- _WHAT THIS TASK INVOLVES_
Copy nothing before the line that contains "(228, 274) = (574, 315): red"; from there, transcribe each line exactly through the end of the material, omitting pictures.
========================================
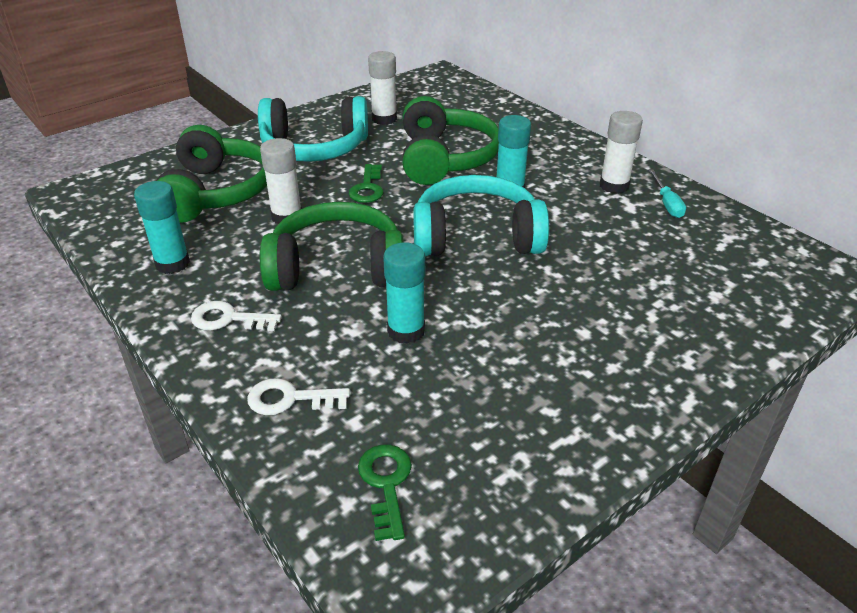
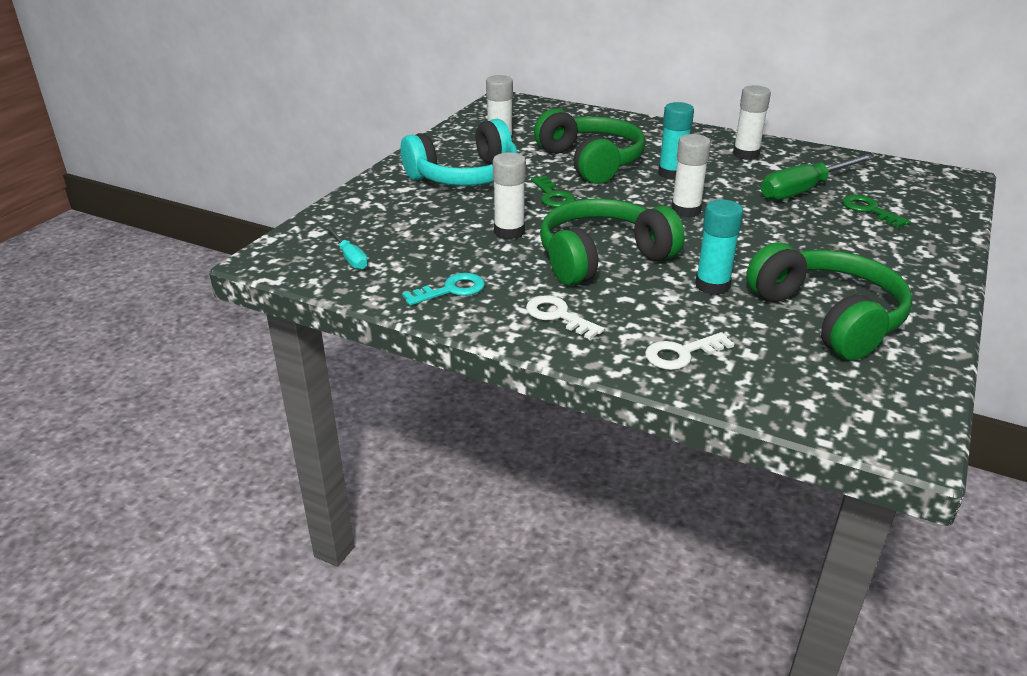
camera: 25 degrees left, 5 degrees down
(172, 263) = (451, 290): turquoise glue stick -> turquoise key
(216, 192) = (418, 228): green headphones -> green headphones (828, 317)
(228, 319) = (558, 316): white key -> white key turned 60 degrees clockwise
(386, 484) = (820, 383): green key -> green key (869, 210)
(476, 236) = (685, 211): turquoise headphones -> white glue stick
(631, 244) = (804, 190): none -> green screwdriver
(667, 203) = (797, 158): turquoise screwdriver -> turquoise screwdriver (349, 258)

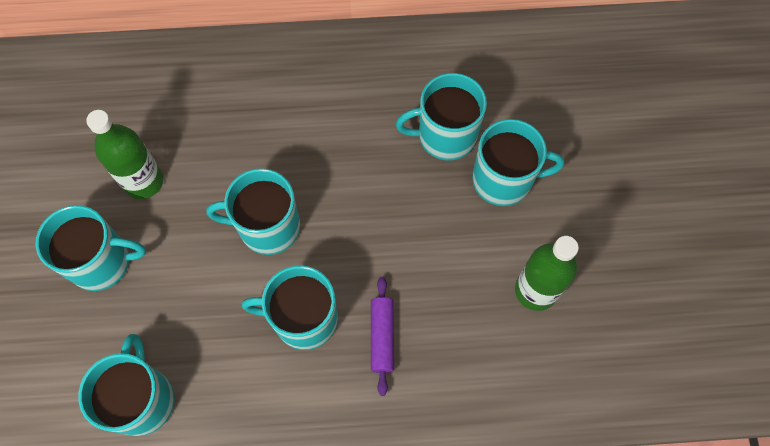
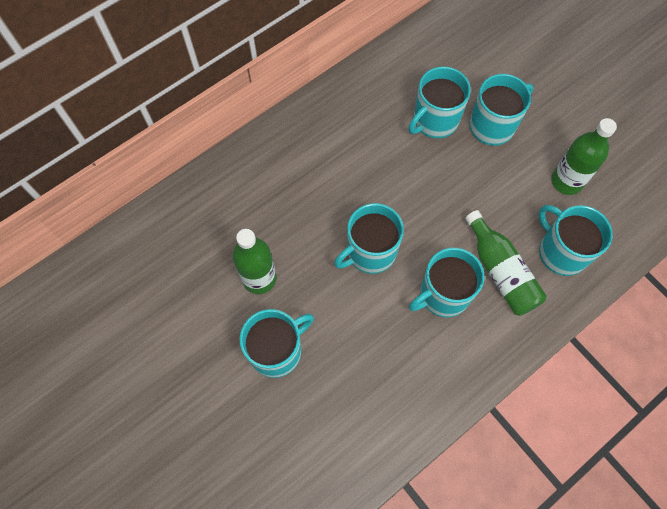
camera: 35 degrees left, 0 degrees up
(142, 399) = (383, 419): turquoise mug -> turquoise mug (561, 252)
(382, 337) = (500, 272): purple rolling pin -> green bottle

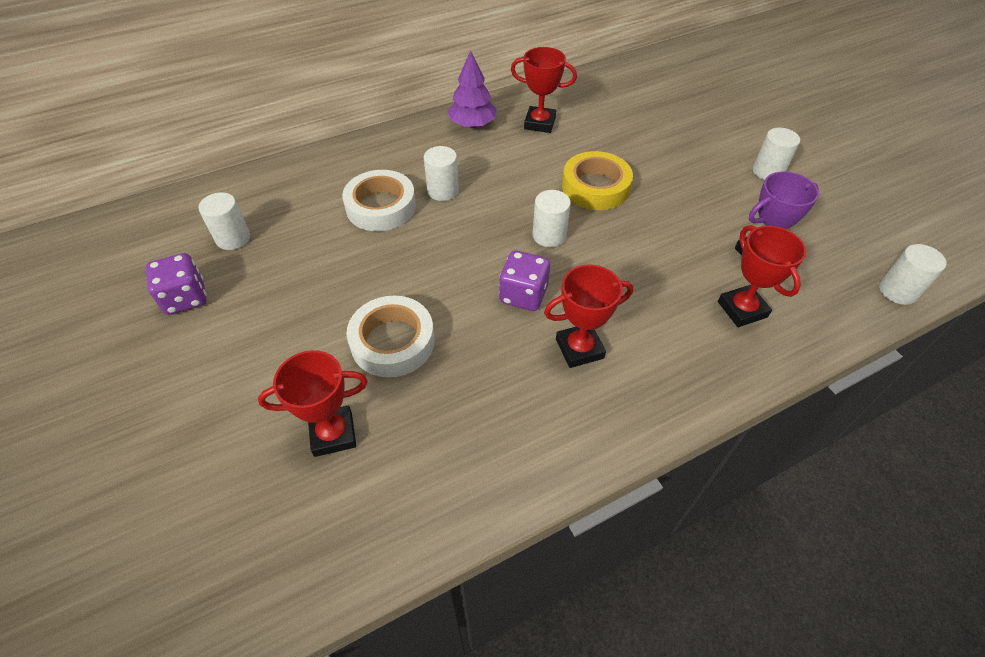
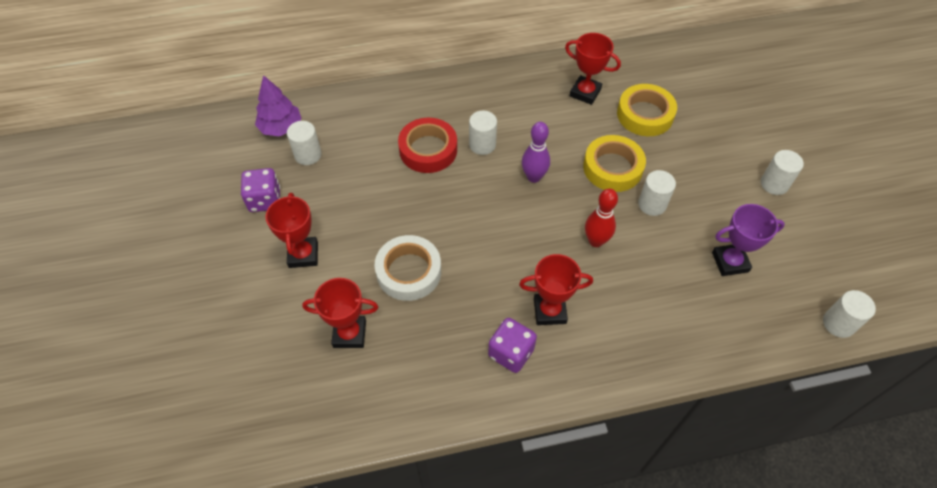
camera: 15 degrees right, 5 degrees up
(381, 207) = (428, 150): white tape -> red tape
(472, 124) = (526, 82): purple tree -> purple tree (281, 127)
(512, 212) = (533, 177): none -> purple bowling pin
(523, 295) = (520, 255): purple dice -> purple dice (511, 353)
(549, 235) = (557, 206): white cylinder -> white cylinder (652, 204)
(605, 262) = (596, 241): none -> red bowling pin
(610, 132) = (645, 115): none -> yellow tape
(742, 309) = (695, 309): red trophy -> red trophy (303, 255)

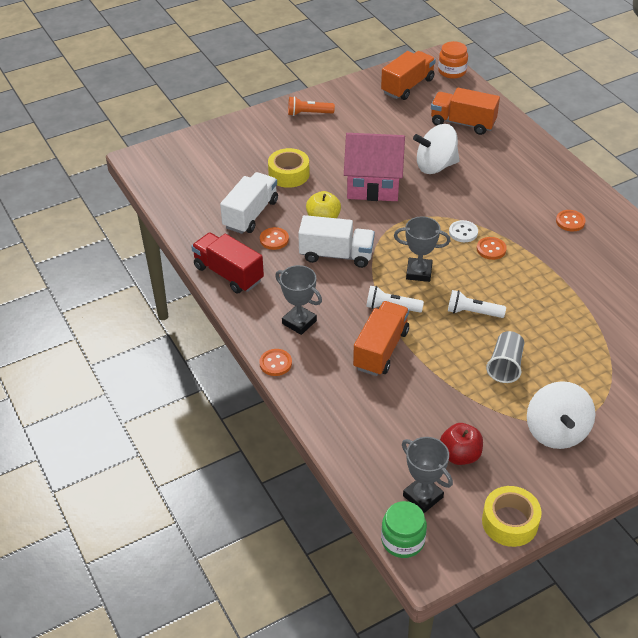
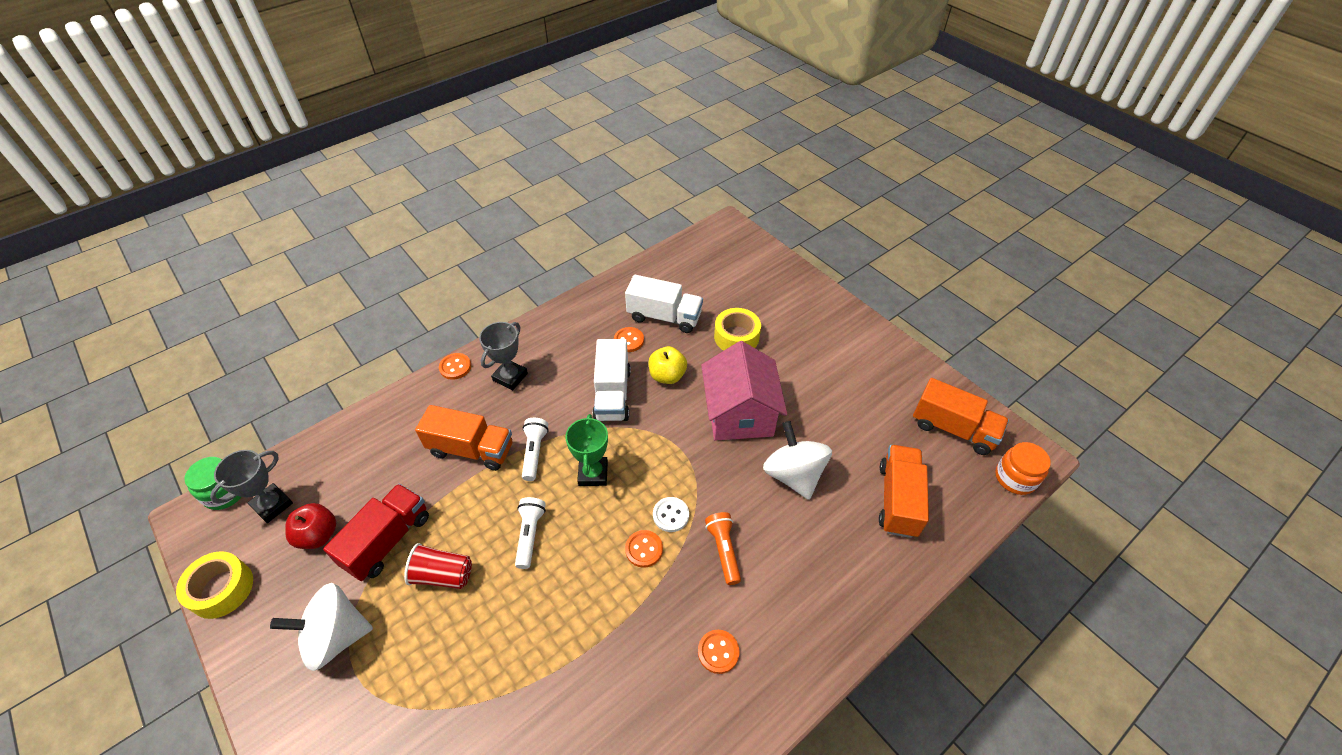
camera: 80 degrees right, 5 degrees up
(228, 274) = (574, 315): red truck -> red truck (387, 540)
(308, 113) = (852, 338): orange flashlight -> orange flashlight (723, 550)
(419, 272) = (593, 473): grey trophy -> green trophy
(505, 366) = (443, 575): grey cup -> red cup

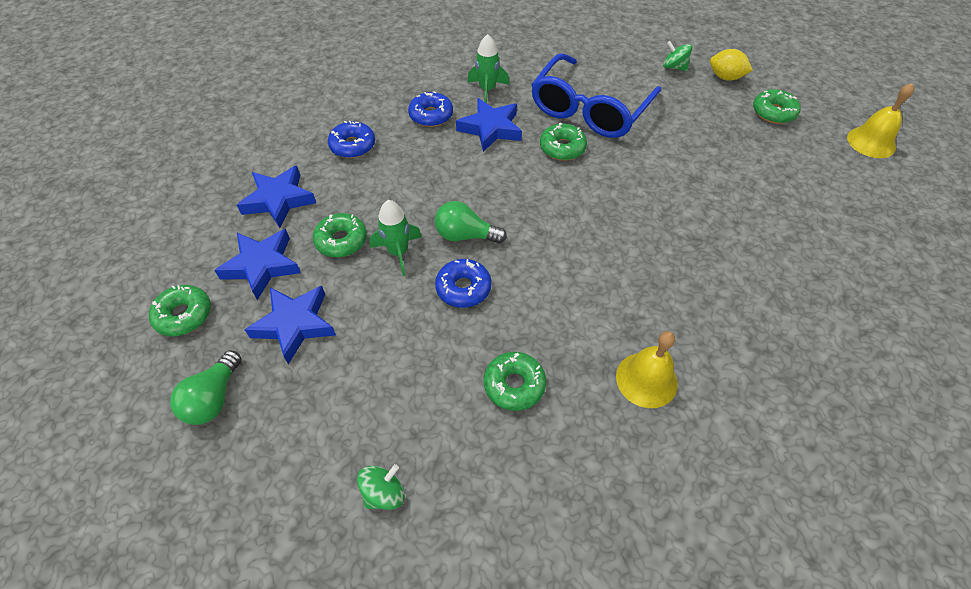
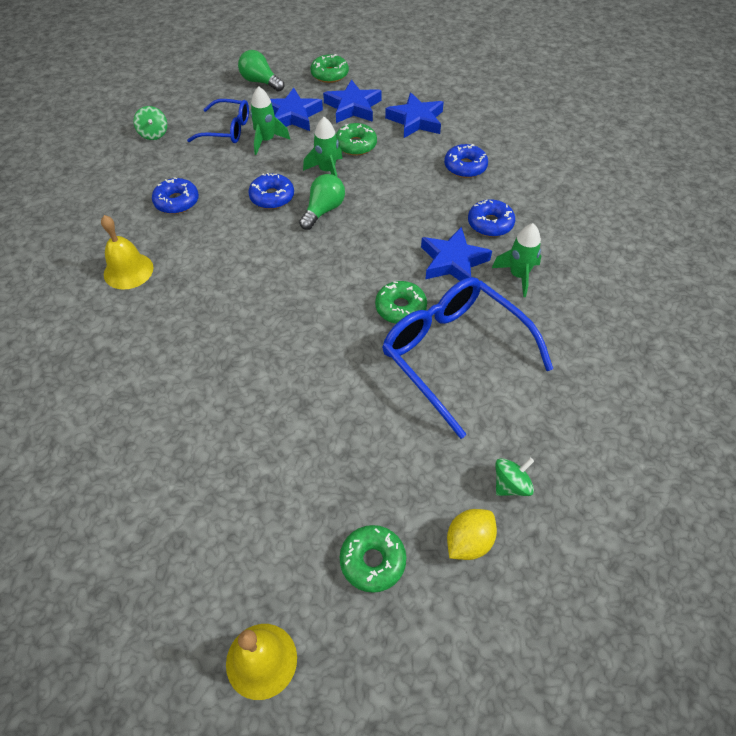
camera: 110 degrees right, 0 degrees up
(346, 392) = (227, 129): none -> blue glasses
(358, 334) = (266, 141): none -> green rocket
(514, 385) = (177, 202): green donut -> blue donut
========================================
- _RESULT_
(228, 274) = (574, 315): red truck -> red truck (387, 540)
(308, 113) = (852, 338): orange flashlight -> orange flashlight (723, 550)
(419, 272) = (593, 473): grey trophy -> green trophy
(505, 366) = (443, 575): grey cup -> red cup

camera: 110 degrees right, 0 degrees up
(346, 392) = (227, 129): none -> blue glasses
(358, 334) = (266, 141): none -> green rocket
(514, 385) = (177, 202): green donut -> blue donut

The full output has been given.